Below are some records. Output the lines from the first one through the line that holds "C3: 3.3nF (GND, TEMP) -> 3.3nF (+9V, TEMP)", exactly as written, with no pictures.

AVAILABLE DATA:

· · · ·

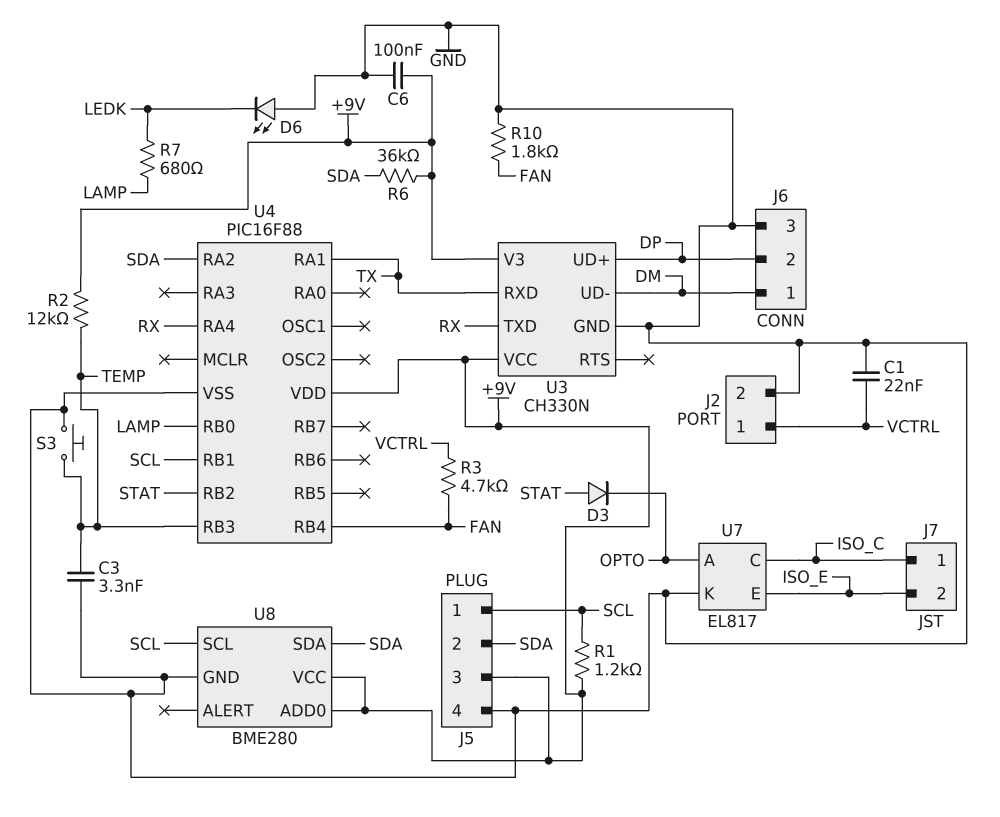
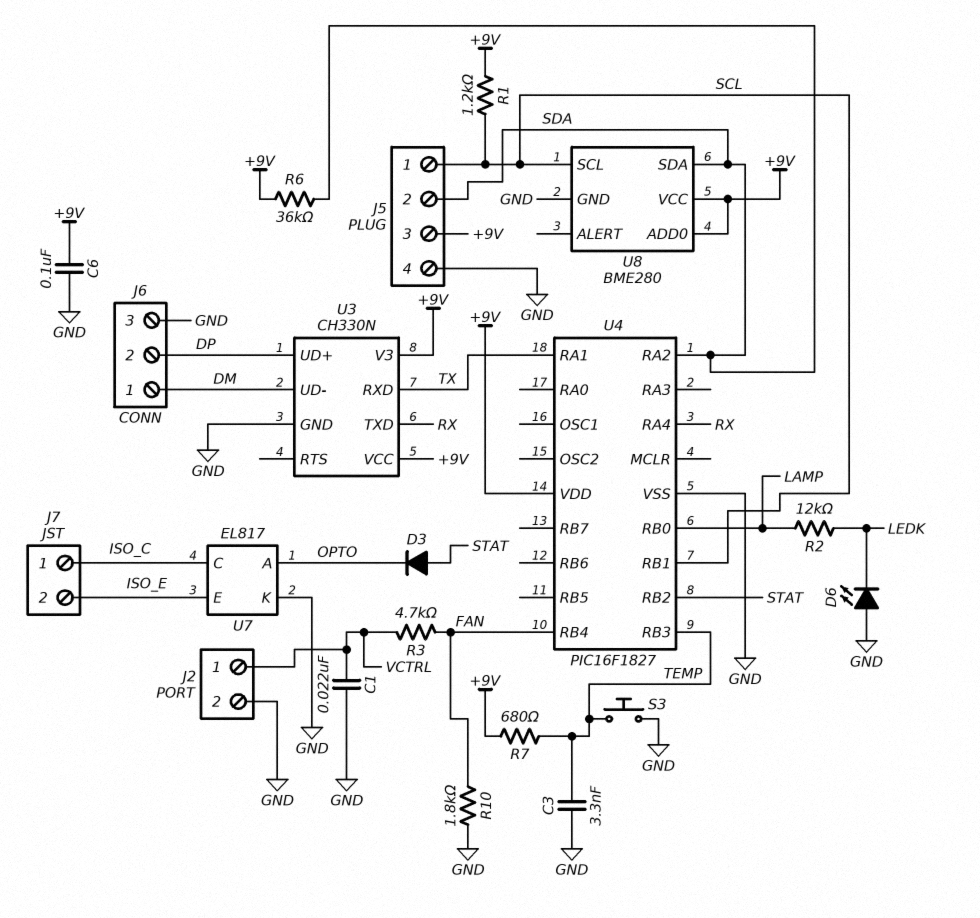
R2: 12k (+9V, TEMP) -> 12k (LAMP, LEDK)
R7: 680 (LAMP, LEDK) -> 680 (+9V, TEMP)
U4: PIC16F88 -> PIC16F1827

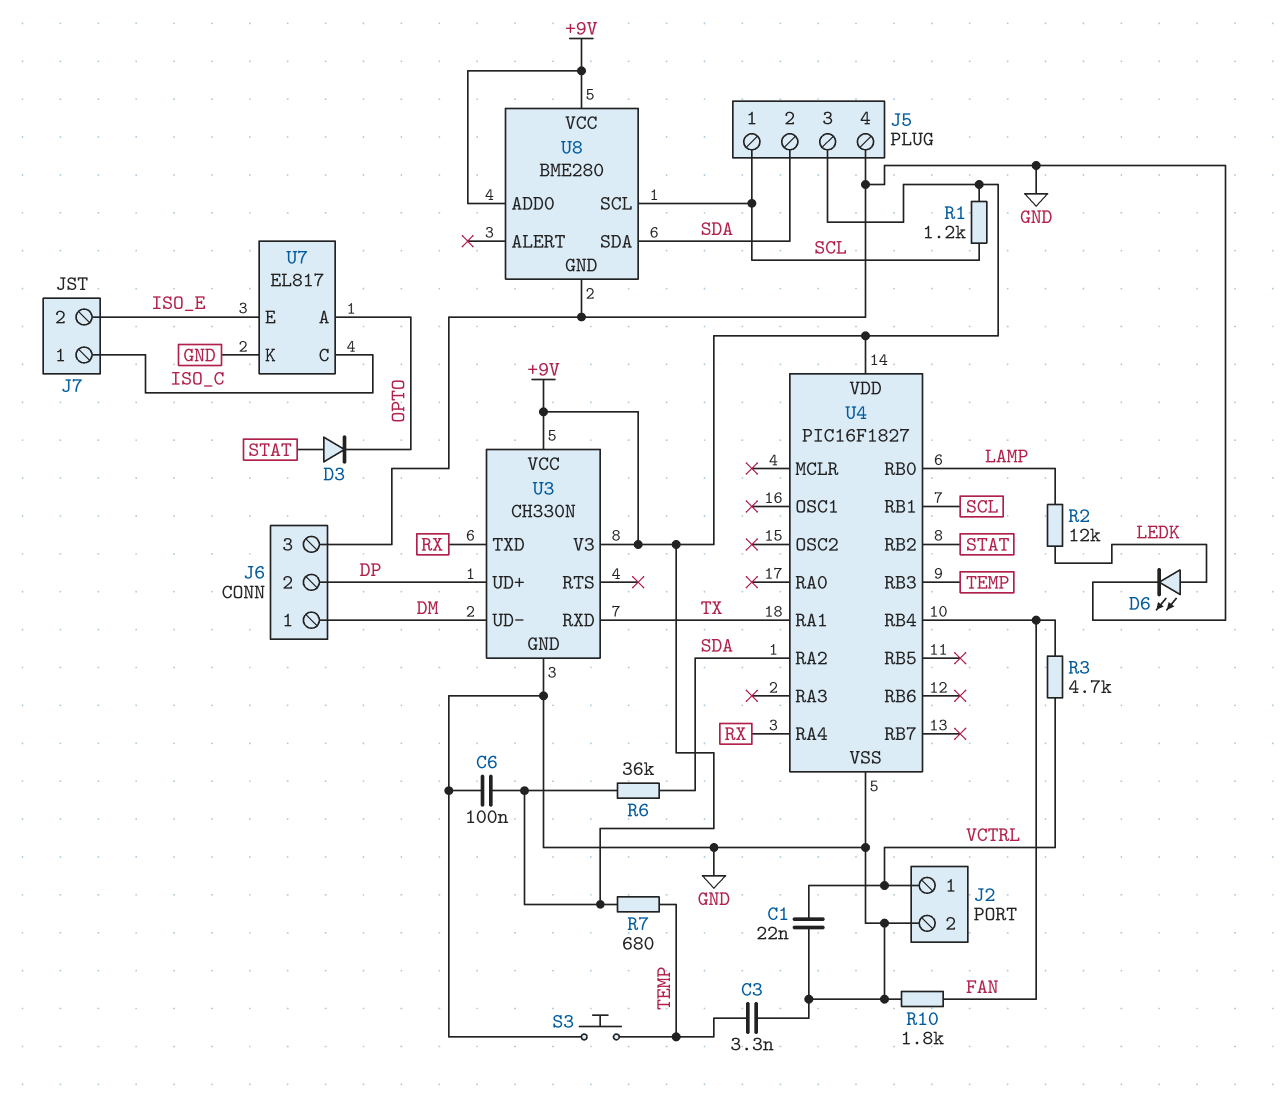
D6: LED (A GND, K LEDK) -> LED (A LEDK, K GND)

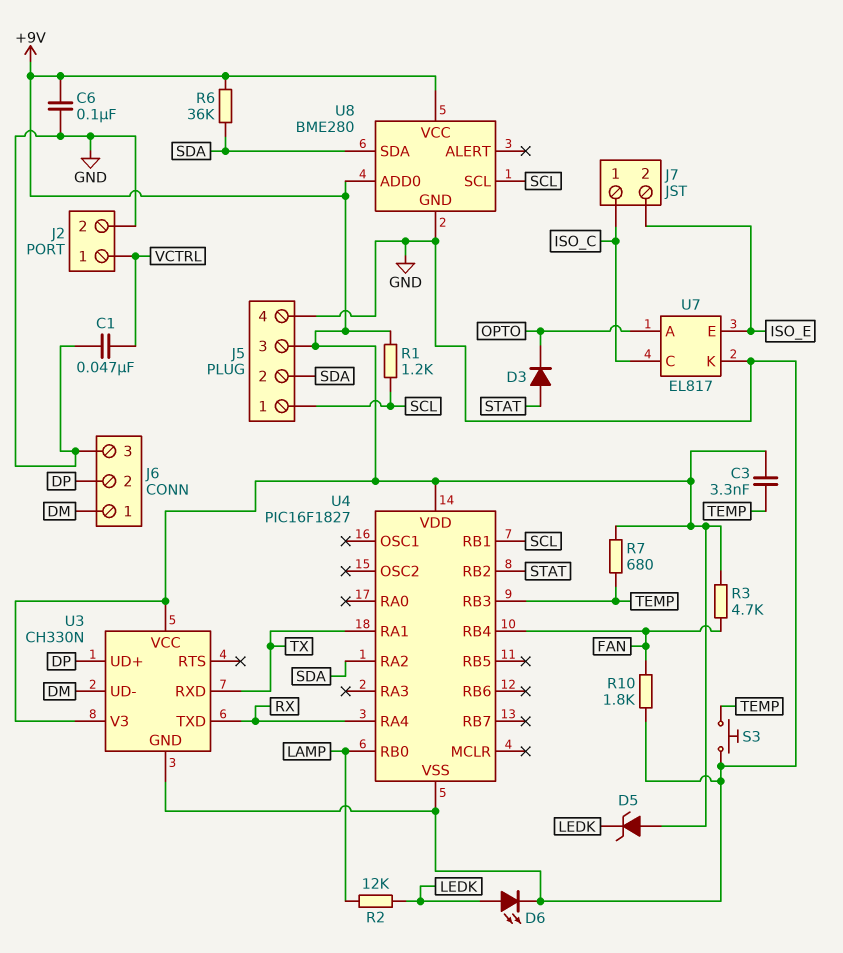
C1: 22nF (GND, VCTRL) -> 47nF (GND, VCTRL)
C3: 3.3nF (GND, TEMP) -> 3.3nF (+9V, TEMP)
D5: none -> zener (A +9V, K LEDK)
R3: 4.7k (FAN, VCTRL) -> 4.7k (+9V, FAN)

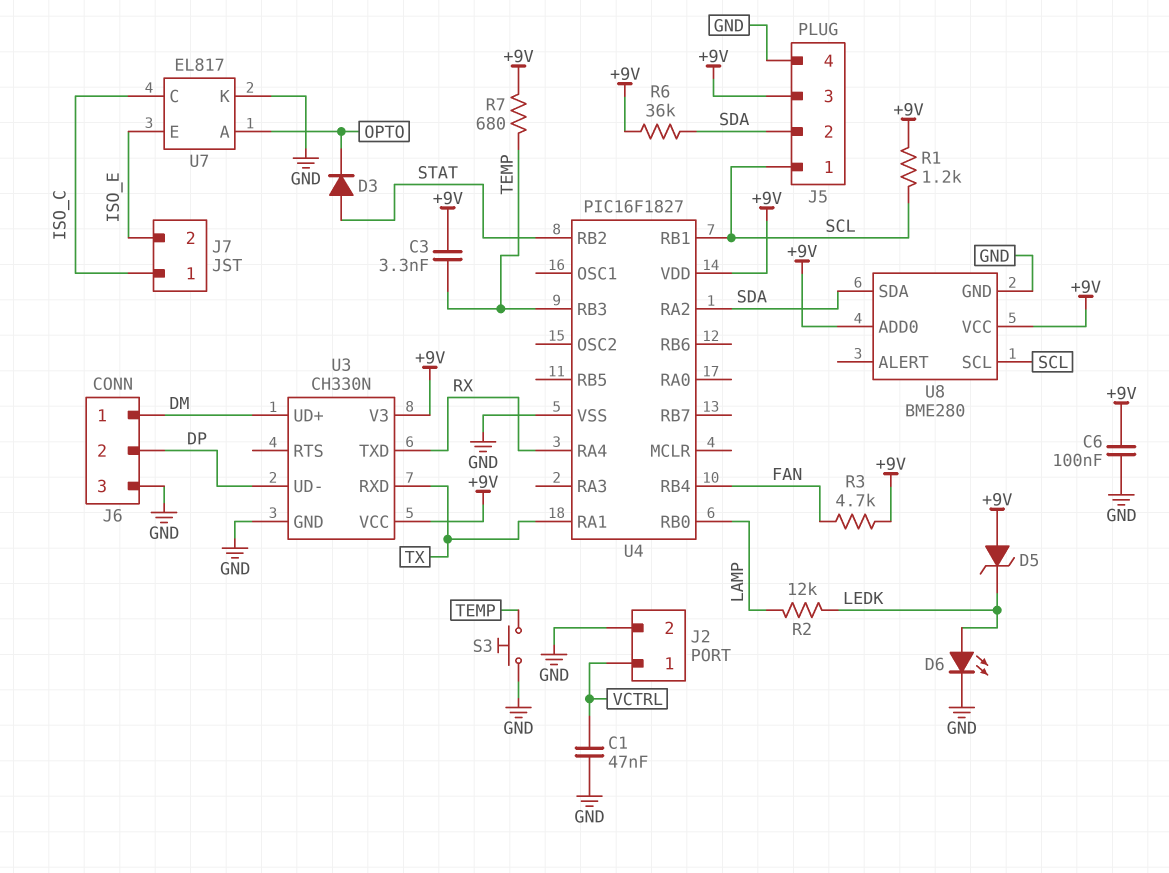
R10: 1.8k (FAN, GND) -> none
U3 pin UD+: DP -> DM
U3 pin UD-: DM -> DP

· · · ·

TASK RESPONSE:
R2: 12k (+9V, TEMP) -> 12k (LAMP, LEDK)
R7: 680 (LAMP, LEDK) -> 680 (+9V, TEMP)
U4: PIC16F88 -> PIC16F1827

D6: LED (A GND, K LEDK) -> LED (A LEDK, K GND)

C1: 22nF (GND, VCTRL) -> 47nF (GND, VCTRL)
C3: 3.3nF (GND, TEMP) -> 3.3nF (+9V, TEMP)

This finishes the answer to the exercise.